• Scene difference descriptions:
........
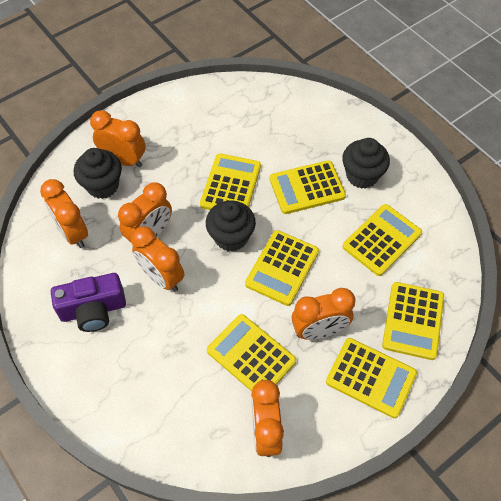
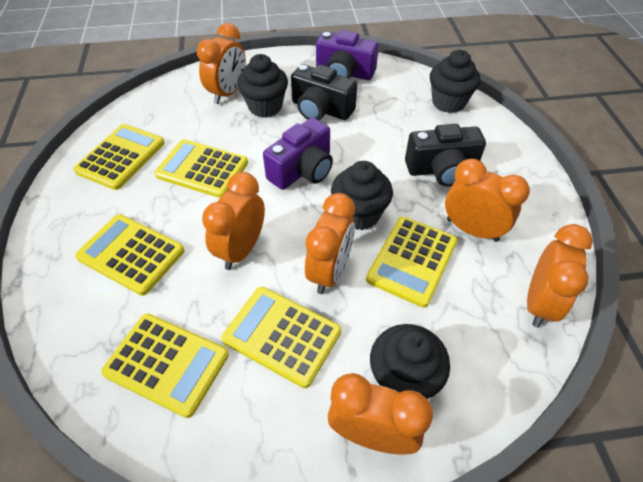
black camera: 0 -> 2
black cupcake: 3 -> 4
purple camera: 1 -> 2
yellow calculator: 7 -> 6

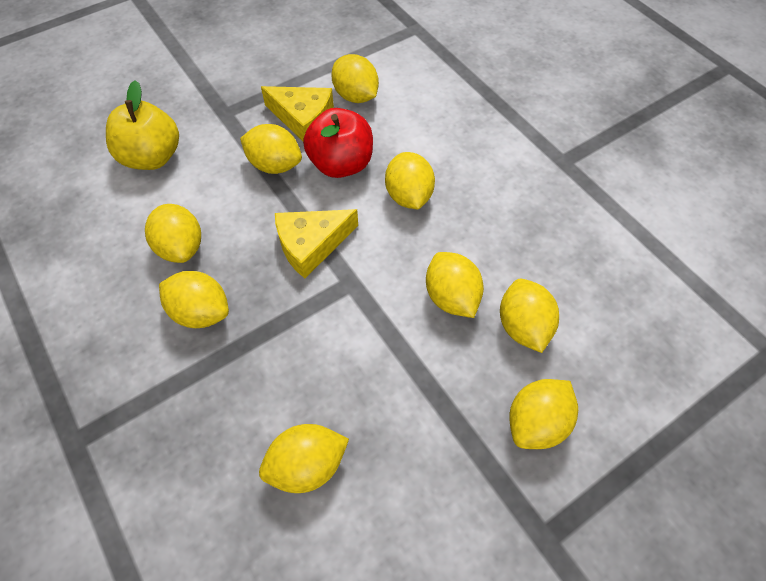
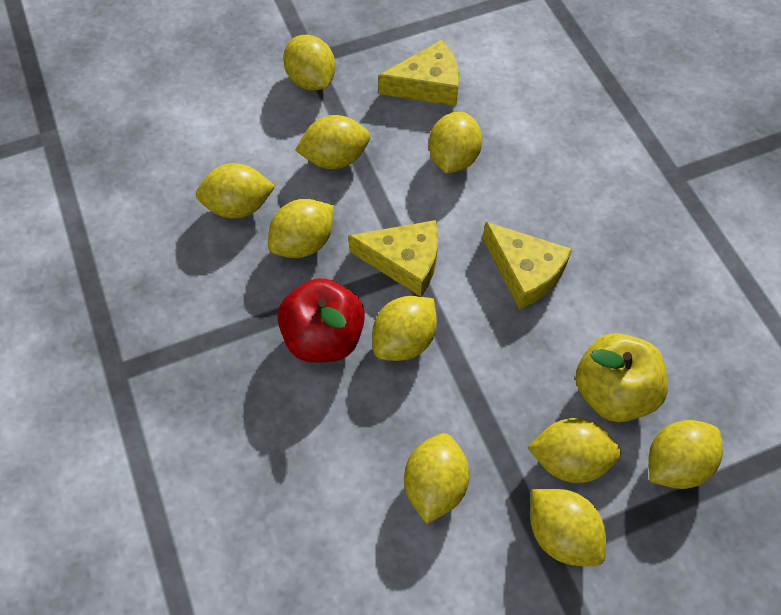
yellow cheese: 2 -> 3
yellow lemon: 9 -> 10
........
• What to work on: Checking the data above line by line, please work out how many lines include "yellow", and reply with the number only.

• Task response: 3